DIRECTIONS => Everything from the line containing "yellow trapezoid: (161, 220)" through the line containing "black circle: (482, 239) -> (527, 148), moved" in the listing below should be copied exactly, and nothing more.

RECORD EXTRACTS =>
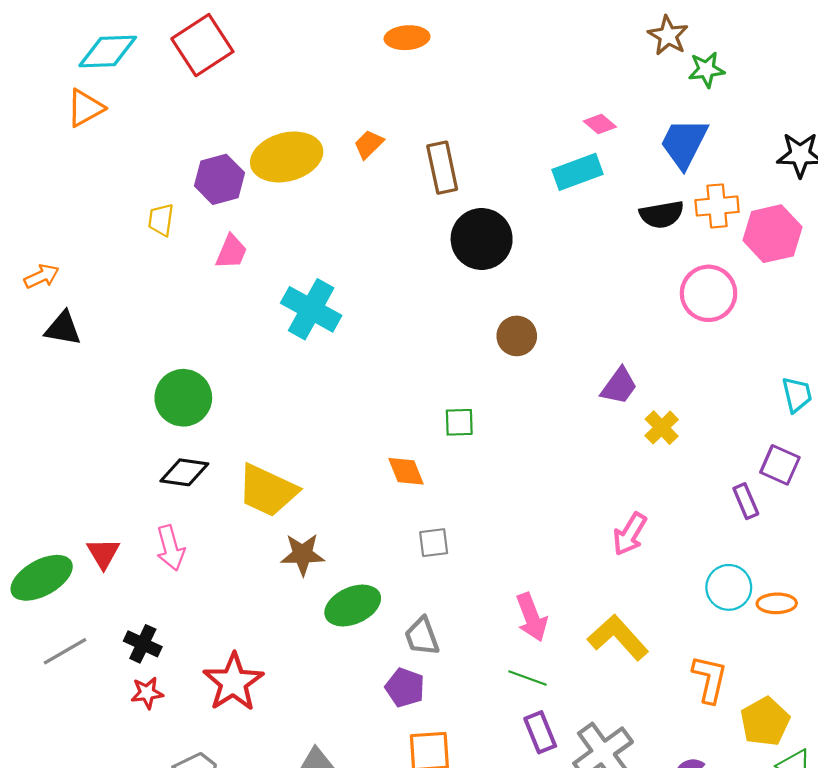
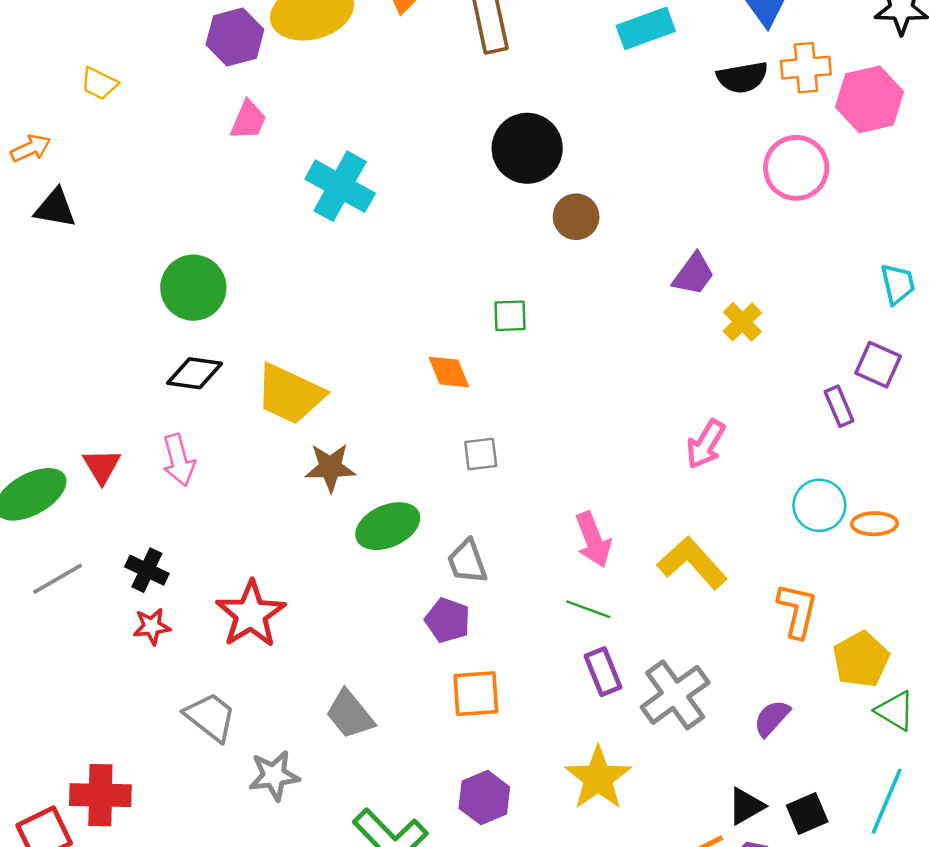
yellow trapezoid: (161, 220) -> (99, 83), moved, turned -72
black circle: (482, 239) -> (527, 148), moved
* * *
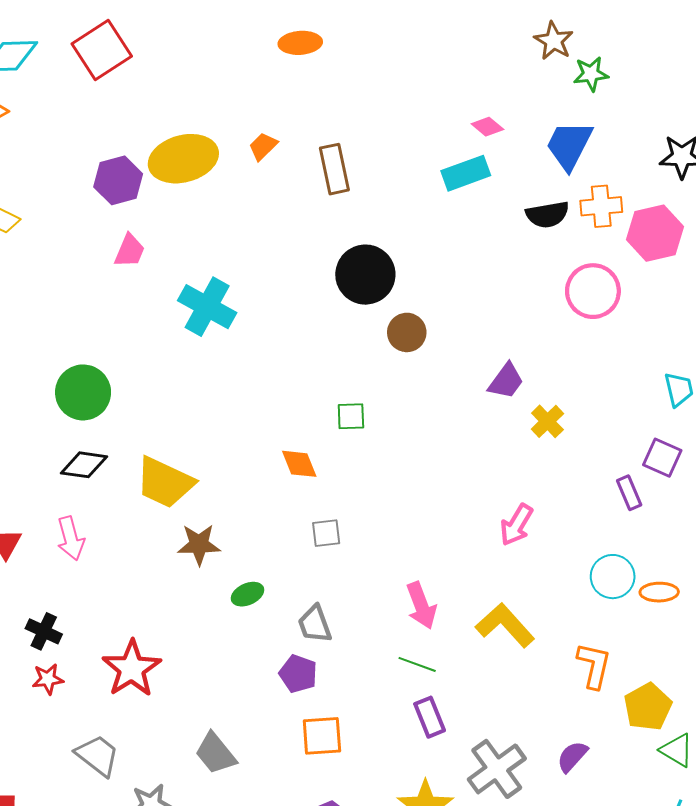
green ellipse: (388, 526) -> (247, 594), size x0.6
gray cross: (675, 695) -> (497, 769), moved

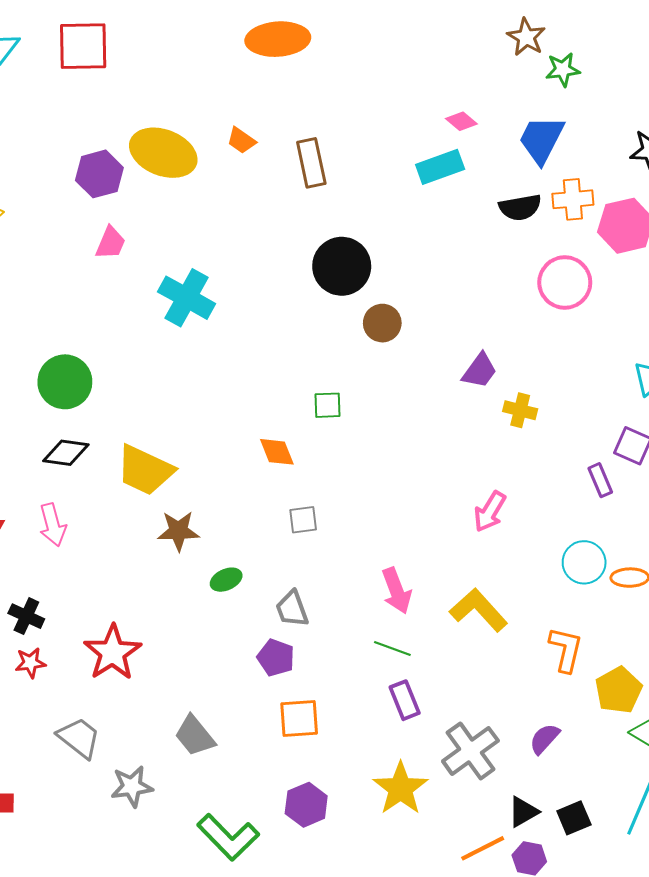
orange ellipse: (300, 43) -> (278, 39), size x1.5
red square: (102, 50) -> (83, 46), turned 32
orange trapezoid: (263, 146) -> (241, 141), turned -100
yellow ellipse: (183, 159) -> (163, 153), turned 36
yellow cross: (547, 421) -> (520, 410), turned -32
--
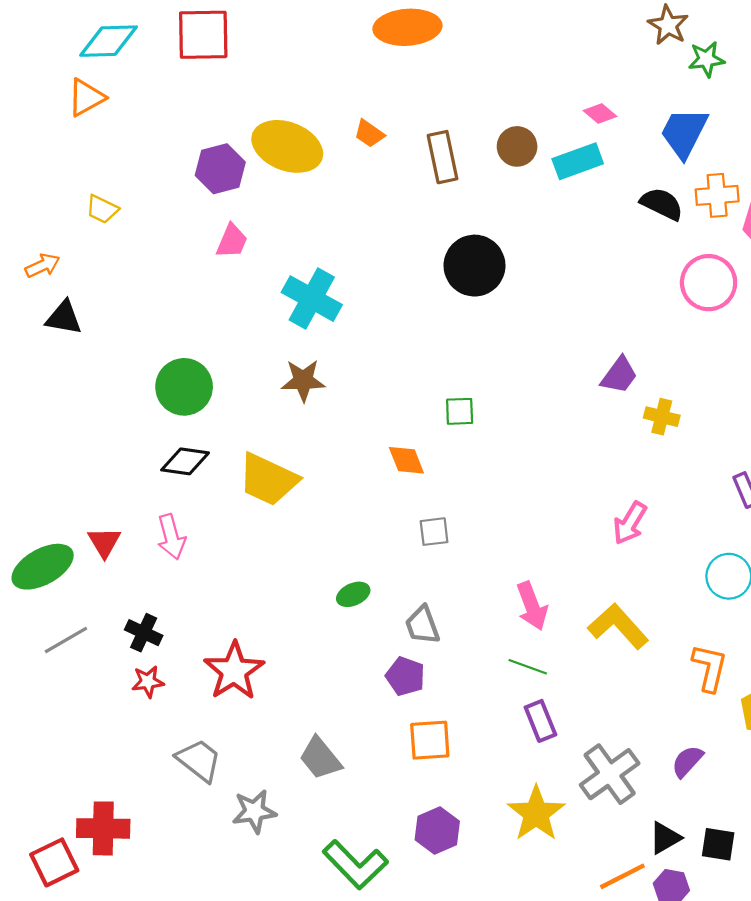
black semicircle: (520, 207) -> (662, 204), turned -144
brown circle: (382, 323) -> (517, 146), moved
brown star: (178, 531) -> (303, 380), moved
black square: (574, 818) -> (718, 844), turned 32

RESPONSE TO THE TASK =>
yellow trapezoid: (161, 220) -> (99, 83), moved, turned -72
black circle: (482, 239) -> (527, 148), moved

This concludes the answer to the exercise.